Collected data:
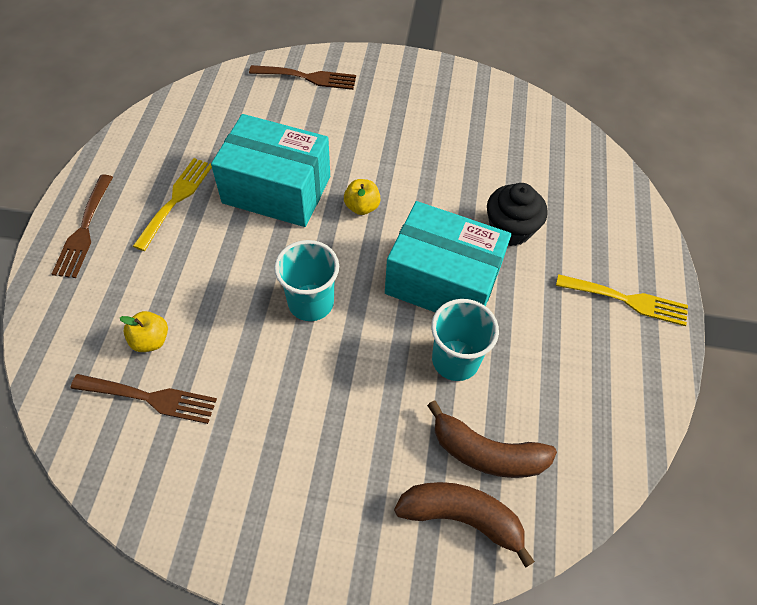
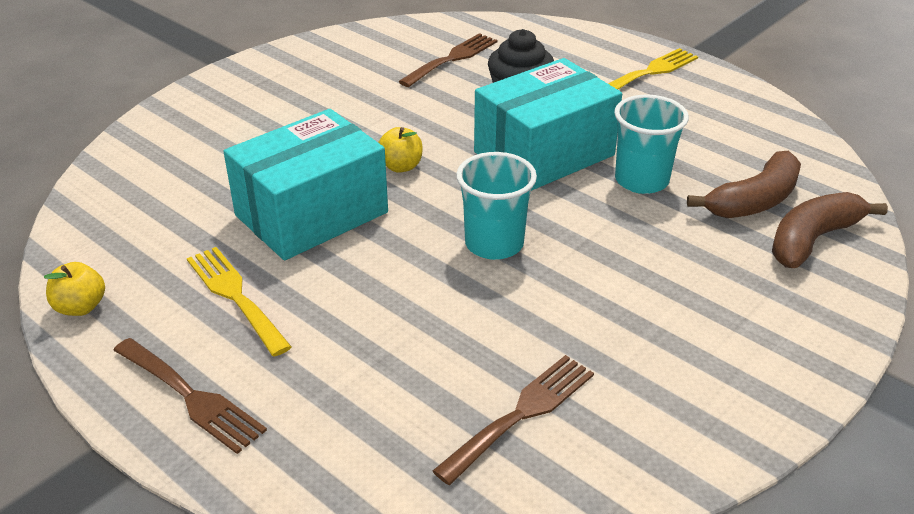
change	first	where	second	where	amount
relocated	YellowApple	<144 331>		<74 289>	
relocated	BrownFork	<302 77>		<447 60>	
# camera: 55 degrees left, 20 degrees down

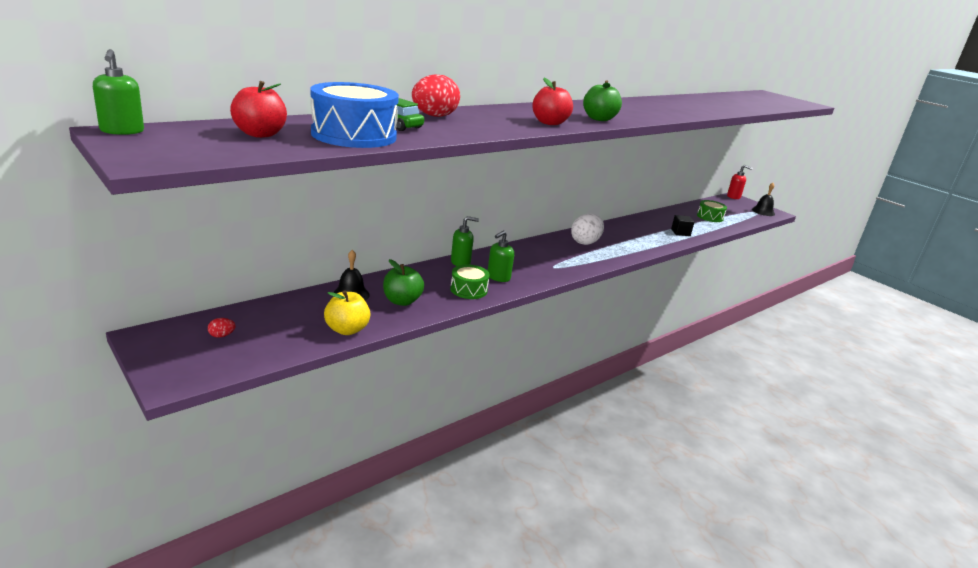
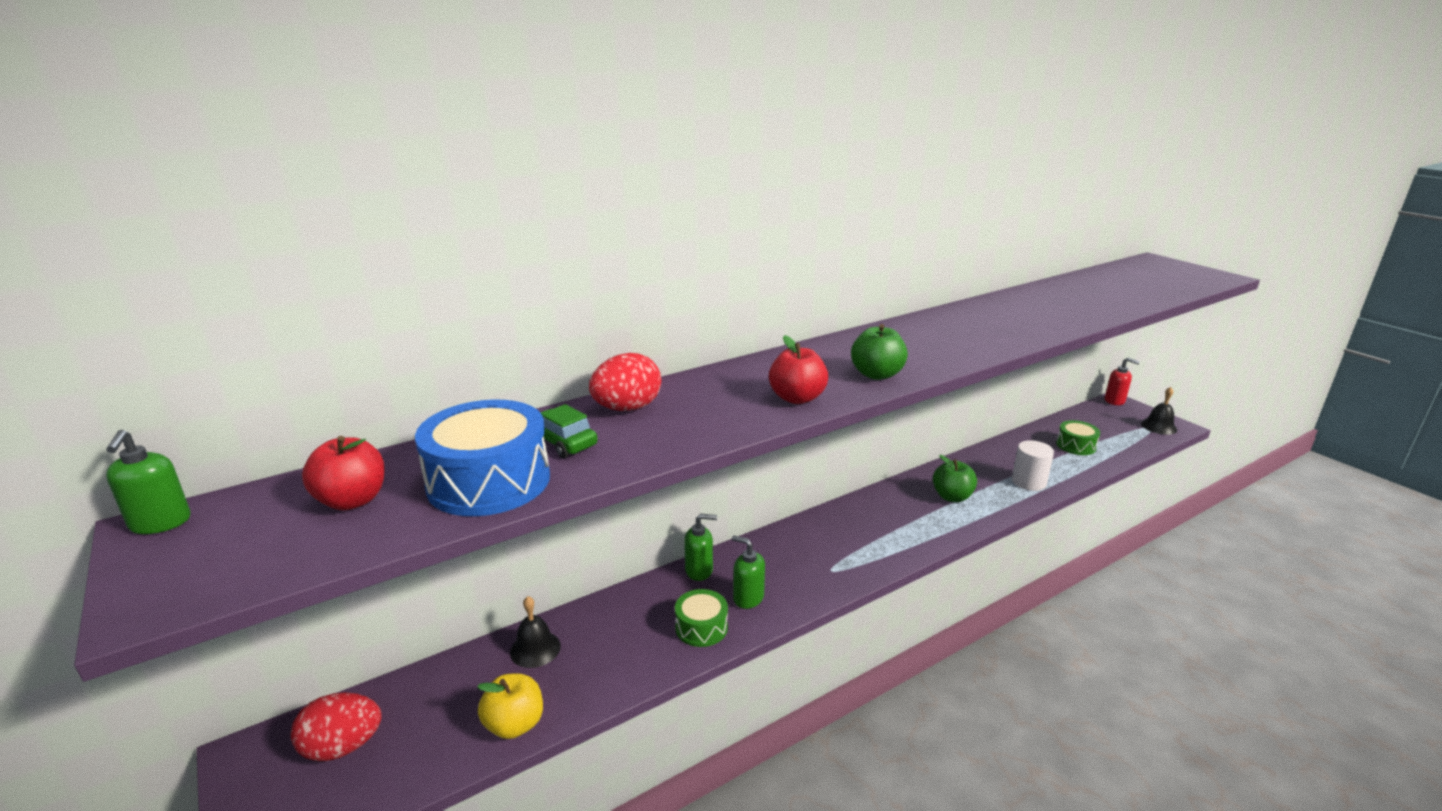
change	first	where	second	where	amount
size	RedEgg	<222 328>		<336 726>	x2.31
relocated	GreenApple	<403 282>		<955 478>	
spun	GreenSoapDispenser	<501 256>		<748 572>	75 degrees clockwise
missing	WhiteEgg	<587 229>			
exchanged	BlackCube	<682 225>	WhiteCylinder	<1033 465>	
# camera: 10 degrees right, 0 degrees up

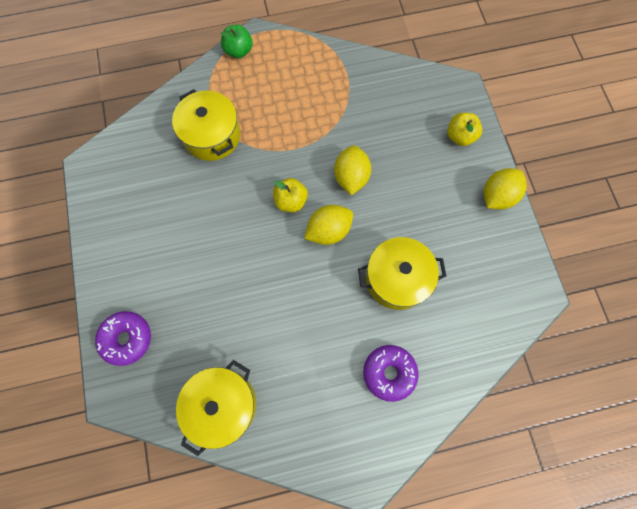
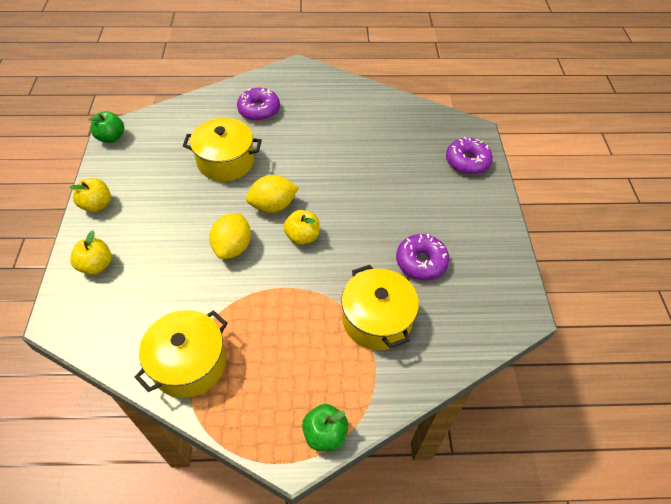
change	first	where	second	where	amount
relocated	YellowPot	<216 408>		<181 354>	
exchanged	YellowLemon	<505 188>	YellowApple	<90 195>	
appeared			GreenApple	<106 127>	
appeared			PurpleDonut	<422 257>	
# camera: 170 degrees left, 20 degrees down

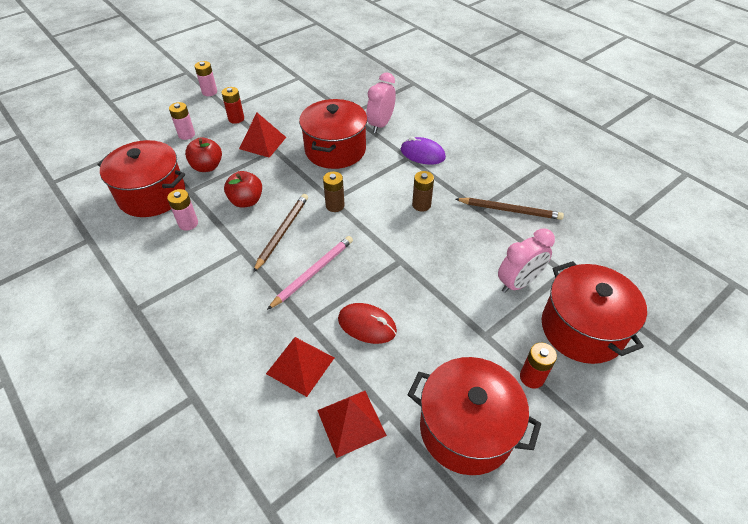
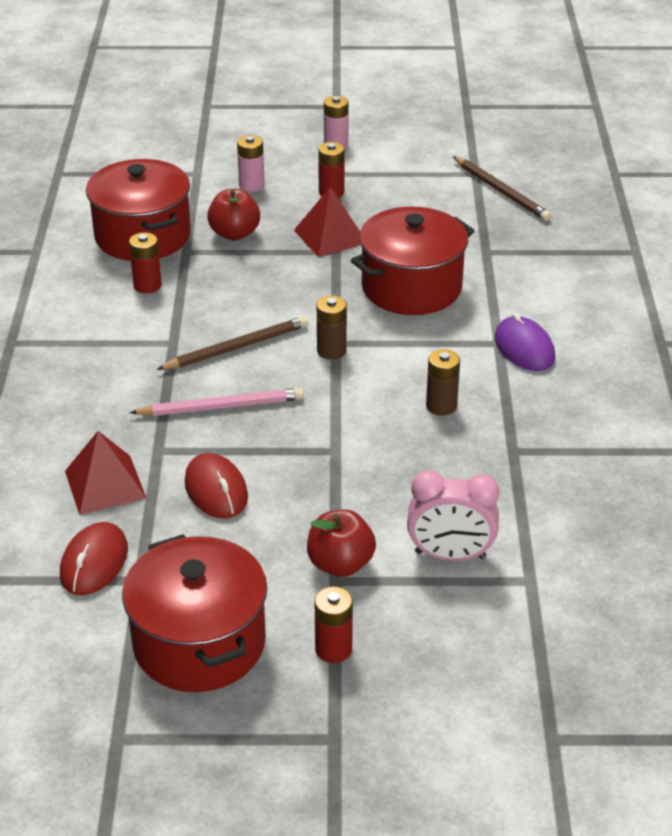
change	first	where	second	where	amount
colour	PinkBattery	<182 210>	RedBattery	<145 263>	
relocated	RedApple	<243 189>		<341 543>	
exchanged	RedPyramid	<352 424>	RedMouse	<94 558>	
missing	PinkClock	<381 103>			
relocated	BrownPencil	<510 209>		<502 188>	
missing	RedPot	<594 312>			
# camera: 40 degrees right, 10 degrees down

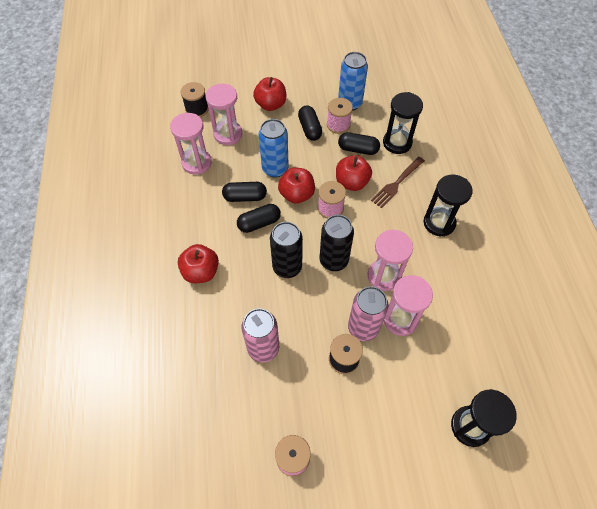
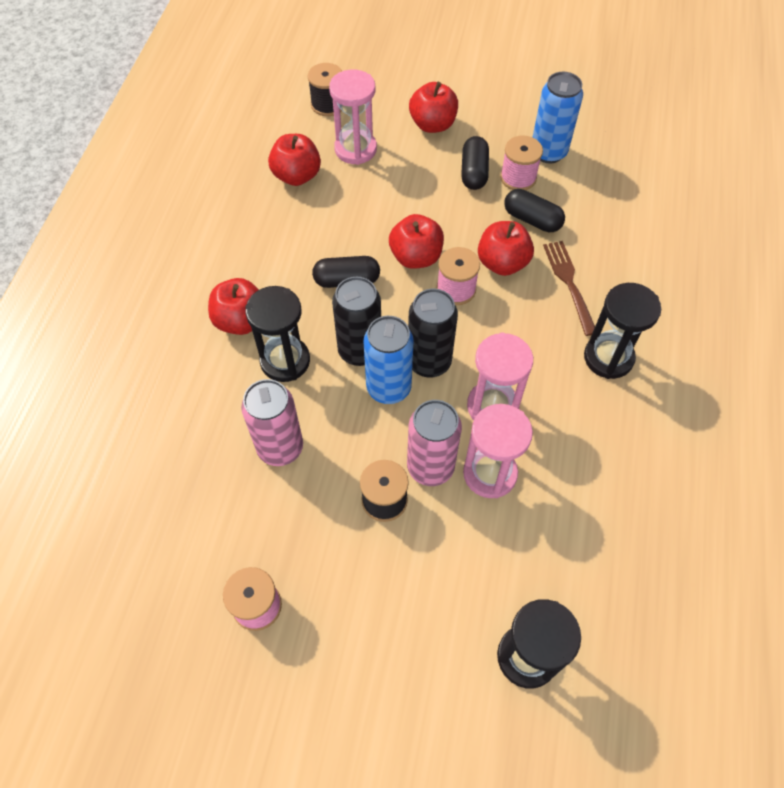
change	first	where	second	where	amount
exchanged	PinkHourglass	<191 144>	RedApple	<294 160>	
missing	BlackCapsule	<244 192>			
relocated	BlueCan	<274 148>		<389 360>	
spun	BrownFork	<398 182>		<569 288>	105 degrees clockwise
relocated	BlackHourglass	<403 123>		<277 334>	
# camera: 20 degrees right, 0 degrees up

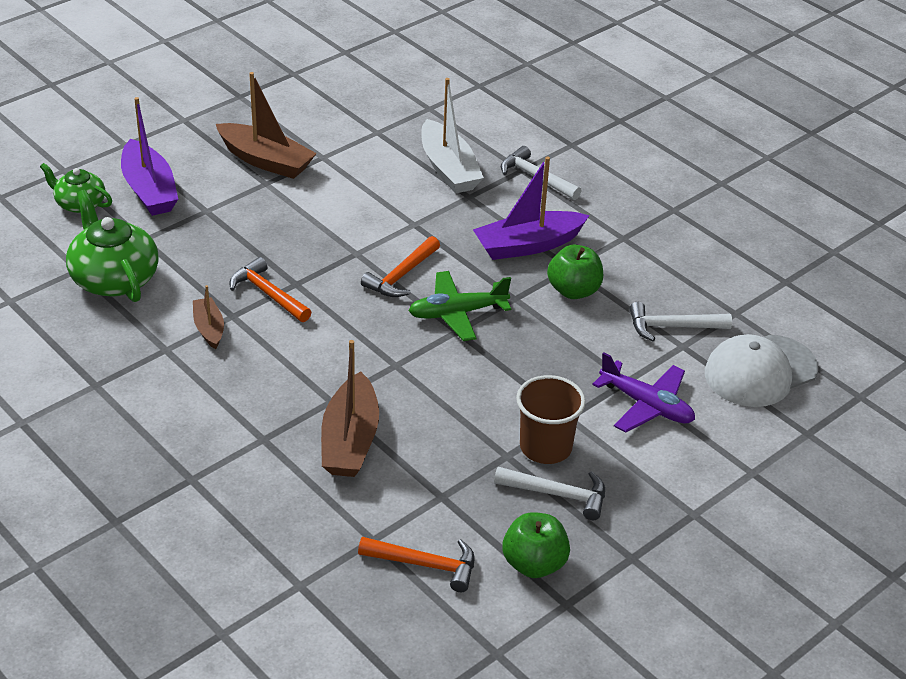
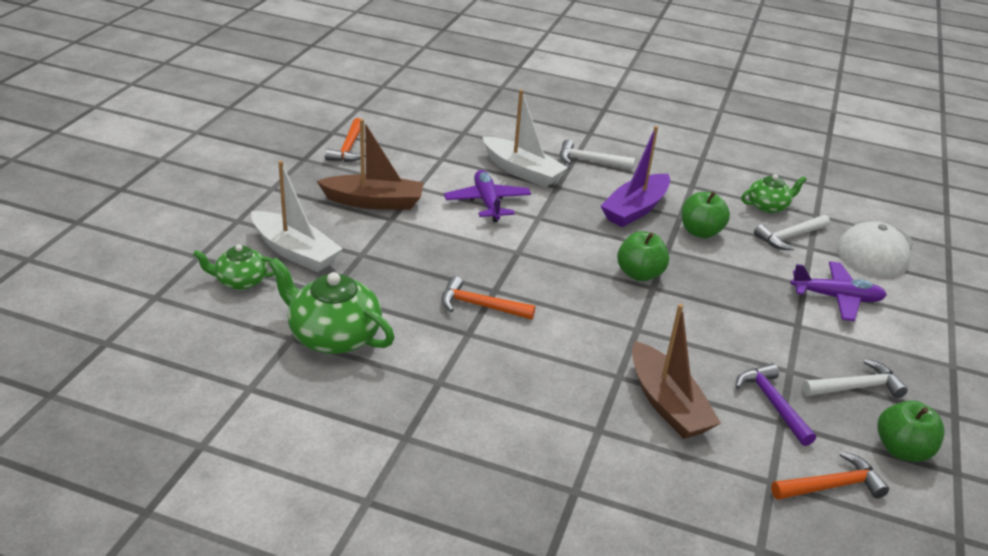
change	first	where	second	where	amount
colour	PurpleBoat	<149 156>	WhiteBoat	<297 216>	
missing	BrownBoat	<208 317>			
relocated	OrangeHammer	<400 266>		<345 140>	
exchanged	GreenPlane	<459 306>	GreenApple	<643 256>	
missing	BrownCup	<551 419>			
appeared			PurplePlane	<487 196>	
appeared			PurpleHammer	<776 404>	
appeared			GreenTeapot	<774 193>	
# camera: 30 degrees left, 5 degrees down

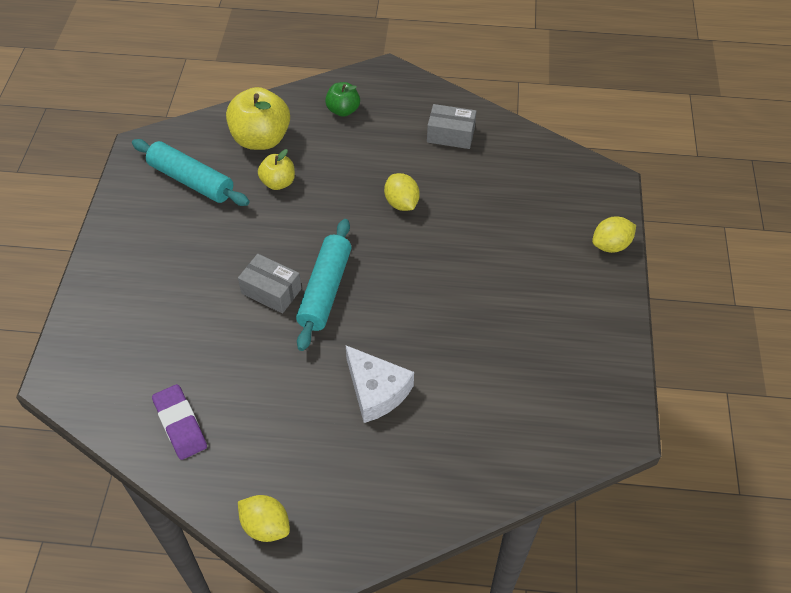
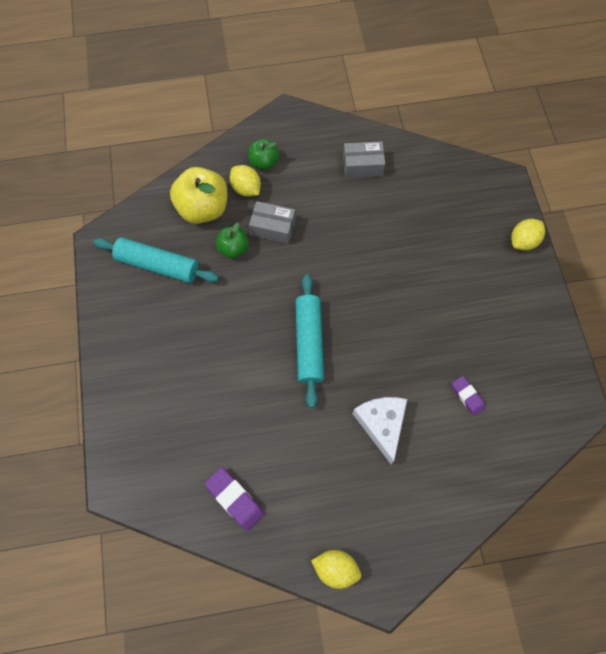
change	first	where	second	where	amount
relocated	GreyBox	<269 284>		<272 222>	
colour	YellowApple	<276 169>	GreenApple	<232 241>	
spun	WhiteCheese	<380 384>		<379 430>	135 degrees counterclockwise
relocated	YellowLemon	<402 192>		<245 181>	
appeared			PurpleEraser	<468 396>	
# camera: 15 degrees left, 15 degrees up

REQUIREMENT: Output the records above exactly, omitting the pictures.

SOLUTION:
change	first	where	second	where	amount
relocated	YellowApple	<144 331>		<74 289>	
relocated	BrownFork	<302 77>		<447 60>	
# camera: 55 degrees left, 20 degrees down

change	first	where	second	where	amount
size	RedEgg	<222 328>		<336 726>	x2.31
relocated	GreenApple	<403 282>		<955 478>	
spun	GreenSoapDispenser	<501 256>		<748 572>	75 degrees clockwise
missing	WhiteEgg	<587 229>			
exchanged	BlackCube	<682 225>	WhiteCylinder	<1033 465>	
# camera: 10 degrees right, 0 degrees up

change	first	where	second	where	amount
relocated	YellowPot	<216 408>		<181 354>	
exchanged	YellowLemon	<505 188>	YellowApple	<90 195>	
appeared			GreenApple	<106 127>	
appeared			PurpleDonut	<422 257>	
# camera: 170 degrees left, 20 degrees down

change	first	where	second	where	amount
colour	PinkBattery	<182 210>	RedBattery	<145 263>	
relocated	RedApple	<243 189>		<341 543>	
exchanged	RedPyramid	<352 424>	RedMouse	<94 558>	
missing	PinkClock	<381 103>			
relocated	BrownPencil	<510 209>		<502 188>	
missing	RedPot	<594 312>			
# camera: 40 degrees right, 10 degrees down

change	first	where	second	where	amount
exchanged	PinkHourglass	<191 144>	RedApple	<294 160>	
missing	BlackCapsule	<244 192>			
relocated	BlueCan	<274 148>		<389 360>	
spun	BrownFork	<398 182>		<569 288>	105 degrees clockwise
relocated	BlackHourglass	<403 123>		<277 334>	
# camera: 20 degrees right, 0 degrees up

change	first	where	second	where	amount
colour	PurpleBoat	<149 156>	WhiteBoat	<297 216>	
missing	BrownBoat	<208 317>			
relocated	OrangeHammer	<400 266>		<345 140>	
exchanged	GreenPlane	<459 306>	GreenApple	<643 256>	
missing	BrownCup	<551 419>			
appeared			PurplePlane	<487 196>	
appeared			PurpleHammer	<776 404>	
appeared			GreenTeapot	<774 193>	
# camera: 30 degrees left, 5 degrees down

change	first	where	second	where	amount
relocated	GreyBox	<269 284>		<272 222>	
colour	YellowApple	<276 169>	GreenApple	<232 241>	
spun	WhiteCheese	<380 384>		<379 430>	135 degrees counterclockwise
relocated	YellowLemon	<402 192>		<245 181>	
appeared			PurpleEraser	<468 396>	
# camera: 15 degrees left, 15 degrees up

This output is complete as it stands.